===== SUPPLIED RECORDS =====

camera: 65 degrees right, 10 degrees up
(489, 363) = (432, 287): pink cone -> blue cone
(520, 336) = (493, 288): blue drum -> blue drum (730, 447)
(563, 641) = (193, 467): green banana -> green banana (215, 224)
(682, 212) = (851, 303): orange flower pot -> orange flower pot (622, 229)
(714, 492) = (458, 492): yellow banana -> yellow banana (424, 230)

=====
===== SUPPLIED RECORDS =====

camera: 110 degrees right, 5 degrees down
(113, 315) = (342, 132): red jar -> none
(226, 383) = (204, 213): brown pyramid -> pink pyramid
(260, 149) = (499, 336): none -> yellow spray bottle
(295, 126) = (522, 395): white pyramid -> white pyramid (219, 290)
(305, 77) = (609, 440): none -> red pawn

=====

#### WORK INSTRUCTION:
The answer is the run of lines above from the line containing "(226, 383) = (204, 213): brown" through the line containing "(305, 77) = (609, 440): none -> red pawn", copied exactly and alone.

#### SOLUTION TO THIS EXERCISE:
(226, 383) = (204, 213): brown pyramid -> pink pyramid
(260, 149) = (499, 336): none -> yellow spray bottle
(295, 126) = (522, 395): white pyramid -> white pyramid (219, 290)
(305, 77) = (609, 440): none -> red pawn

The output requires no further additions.